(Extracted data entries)
····················

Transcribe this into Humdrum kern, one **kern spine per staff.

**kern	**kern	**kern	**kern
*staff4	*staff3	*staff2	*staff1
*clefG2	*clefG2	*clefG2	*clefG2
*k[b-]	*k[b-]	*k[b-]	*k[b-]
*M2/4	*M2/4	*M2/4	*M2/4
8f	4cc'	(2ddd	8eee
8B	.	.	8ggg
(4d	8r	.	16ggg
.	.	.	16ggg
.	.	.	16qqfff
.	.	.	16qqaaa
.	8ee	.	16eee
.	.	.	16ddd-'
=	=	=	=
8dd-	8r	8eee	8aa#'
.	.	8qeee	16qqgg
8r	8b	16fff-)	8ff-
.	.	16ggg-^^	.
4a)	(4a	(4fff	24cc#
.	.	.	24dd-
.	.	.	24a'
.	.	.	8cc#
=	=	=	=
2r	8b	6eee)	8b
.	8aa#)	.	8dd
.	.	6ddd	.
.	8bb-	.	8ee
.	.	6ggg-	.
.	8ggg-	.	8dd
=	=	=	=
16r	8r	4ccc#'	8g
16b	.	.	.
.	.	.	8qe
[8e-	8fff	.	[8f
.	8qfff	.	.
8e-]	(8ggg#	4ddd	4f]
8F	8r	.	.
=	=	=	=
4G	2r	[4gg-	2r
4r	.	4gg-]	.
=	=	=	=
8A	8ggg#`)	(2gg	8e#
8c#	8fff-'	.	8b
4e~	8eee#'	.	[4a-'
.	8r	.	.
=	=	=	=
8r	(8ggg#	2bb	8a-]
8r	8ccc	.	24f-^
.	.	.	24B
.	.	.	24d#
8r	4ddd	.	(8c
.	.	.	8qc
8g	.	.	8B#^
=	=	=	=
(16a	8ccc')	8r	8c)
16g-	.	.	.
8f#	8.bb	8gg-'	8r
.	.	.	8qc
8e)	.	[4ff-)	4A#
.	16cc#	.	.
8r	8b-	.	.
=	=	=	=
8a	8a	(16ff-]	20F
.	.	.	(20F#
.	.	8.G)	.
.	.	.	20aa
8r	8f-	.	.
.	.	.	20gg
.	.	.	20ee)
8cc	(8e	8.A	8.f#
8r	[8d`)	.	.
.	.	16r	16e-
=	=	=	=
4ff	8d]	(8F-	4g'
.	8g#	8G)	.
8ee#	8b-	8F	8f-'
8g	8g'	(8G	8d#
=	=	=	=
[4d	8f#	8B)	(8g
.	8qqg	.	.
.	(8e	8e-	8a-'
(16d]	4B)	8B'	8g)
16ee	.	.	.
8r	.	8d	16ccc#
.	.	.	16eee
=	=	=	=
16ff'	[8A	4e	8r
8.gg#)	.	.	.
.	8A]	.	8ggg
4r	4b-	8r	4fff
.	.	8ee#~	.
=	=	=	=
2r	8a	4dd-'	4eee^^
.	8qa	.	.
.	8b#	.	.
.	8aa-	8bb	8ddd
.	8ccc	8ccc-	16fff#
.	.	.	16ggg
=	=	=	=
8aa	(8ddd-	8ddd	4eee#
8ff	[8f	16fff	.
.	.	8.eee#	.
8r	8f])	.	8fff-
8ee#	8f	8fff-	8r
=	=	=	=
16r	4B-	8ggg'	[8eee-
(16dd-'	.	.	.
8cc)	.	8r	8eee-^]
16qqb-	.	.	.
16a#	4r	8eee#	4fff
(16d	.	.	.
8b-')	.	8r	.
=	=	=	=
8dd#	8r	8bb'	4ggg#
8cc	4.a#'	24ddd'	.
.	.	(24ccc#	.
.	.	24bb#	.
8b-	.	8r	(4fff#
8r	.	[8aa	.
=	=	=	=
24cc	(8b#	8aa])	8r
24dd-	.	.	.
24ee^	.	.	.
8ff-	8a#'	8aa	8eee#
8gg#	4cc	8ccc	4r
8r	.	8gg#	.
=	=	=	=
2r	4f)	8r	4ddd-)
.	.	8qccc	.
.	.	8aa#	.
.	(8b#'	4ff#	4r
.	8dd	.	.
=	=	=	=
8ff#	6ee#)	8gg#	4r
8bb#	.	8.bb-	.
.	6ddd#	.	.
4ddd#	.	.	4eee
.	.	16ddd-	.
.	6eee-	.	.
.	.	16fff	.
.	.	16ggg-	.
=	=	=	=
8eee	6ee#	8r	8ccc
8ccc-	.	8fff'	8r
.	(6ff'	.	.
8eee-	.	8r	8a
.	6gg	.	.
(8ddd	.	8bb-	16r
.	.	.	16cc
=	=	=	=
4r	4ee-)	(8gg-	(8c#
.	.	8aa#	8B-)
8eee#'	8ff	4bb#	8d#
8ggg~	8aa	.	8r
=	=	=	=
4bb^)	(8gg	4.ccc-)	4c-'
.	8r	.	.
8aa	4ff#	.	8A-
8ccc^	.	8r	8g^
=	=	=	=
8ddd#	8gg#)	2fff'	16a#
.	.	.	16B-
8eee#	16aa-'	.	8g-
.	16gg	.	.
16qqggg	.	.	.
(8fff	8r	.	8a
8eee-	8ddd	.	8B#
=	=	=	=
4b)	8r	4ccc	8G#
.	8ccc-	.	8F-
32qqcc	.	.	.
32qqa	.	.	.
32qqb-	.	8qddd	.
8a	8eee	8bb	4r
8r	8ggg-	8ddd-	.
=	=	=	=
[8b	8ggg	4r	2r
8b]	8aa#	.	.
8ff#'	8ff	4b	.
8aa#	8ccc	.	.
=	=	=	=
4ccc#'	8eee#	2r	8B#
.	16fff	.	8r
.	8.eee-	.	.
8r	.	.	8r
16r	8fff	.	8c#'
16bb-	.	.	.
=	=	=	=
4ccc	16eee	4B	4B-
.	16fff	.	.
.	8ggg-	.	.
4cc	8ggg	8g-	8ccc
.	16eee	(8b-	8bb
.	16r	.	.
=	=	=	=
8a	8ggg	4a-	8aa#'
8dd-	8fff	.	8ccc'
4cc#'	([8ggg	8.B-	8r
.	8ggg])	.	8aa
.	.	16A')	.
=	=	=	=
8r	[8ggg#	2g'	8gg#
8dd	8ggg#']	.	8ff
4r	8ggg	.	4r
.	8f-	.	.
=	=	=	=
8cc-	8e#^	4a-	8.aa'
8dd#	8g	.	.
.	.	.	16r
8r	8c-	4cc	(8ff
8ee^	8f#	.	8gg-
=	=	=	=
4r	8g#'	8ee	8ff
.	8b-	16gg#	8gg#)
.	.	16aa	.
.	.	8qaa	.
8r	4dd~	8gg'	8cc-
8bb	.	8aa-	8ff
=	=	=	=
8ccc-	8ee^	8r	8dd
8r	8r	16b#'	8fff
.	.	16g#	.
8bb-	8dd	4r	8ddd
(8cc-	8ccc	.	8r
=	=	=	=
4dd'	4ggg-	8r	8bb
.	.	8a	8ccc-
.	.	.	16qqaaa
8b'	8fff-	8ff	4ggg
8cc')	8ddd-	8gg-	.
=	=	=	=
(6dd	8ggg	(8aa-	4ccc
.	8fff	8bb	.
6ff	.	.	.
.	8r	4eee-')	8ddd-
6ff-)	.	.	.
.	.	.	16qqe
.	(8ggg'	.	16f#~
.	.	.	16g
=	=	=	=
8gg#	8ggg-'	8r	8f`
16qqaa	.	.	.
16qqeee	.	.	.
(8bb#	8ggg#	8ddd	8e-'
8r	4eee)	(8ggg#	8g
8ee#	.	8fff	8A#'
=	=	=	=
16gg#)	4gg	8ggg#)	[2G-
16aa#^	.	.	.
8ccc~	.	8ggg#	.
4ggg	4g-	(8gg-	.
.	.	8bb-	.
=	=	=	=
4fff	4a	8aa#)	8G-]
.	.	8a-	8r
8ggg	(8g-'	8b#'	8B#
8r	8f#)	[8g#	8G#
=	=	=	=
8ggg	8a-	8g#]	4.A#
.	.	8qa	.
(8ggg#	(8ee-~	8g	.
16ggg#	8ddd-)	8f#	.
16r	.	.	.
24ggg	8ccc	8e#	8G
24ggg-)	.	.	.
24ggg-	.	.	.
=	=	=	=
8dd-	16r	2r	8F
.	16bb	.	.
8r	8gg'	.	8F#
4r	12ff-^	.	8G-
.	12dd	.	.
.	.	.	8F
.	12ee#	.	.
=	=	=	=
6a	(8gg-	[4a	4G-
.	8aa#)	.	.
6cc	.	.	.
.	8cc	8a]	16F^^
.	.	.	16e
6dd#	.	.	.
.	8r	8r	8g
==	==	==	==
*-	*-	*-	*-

····················

(Problem requirements): Pick out each line in the items that contains the word "kern" and copy those lines.

(Task response):
Transcribe this into Humdrum kern, one **kern spine per staff.
**kern	**kern	**kern	**kern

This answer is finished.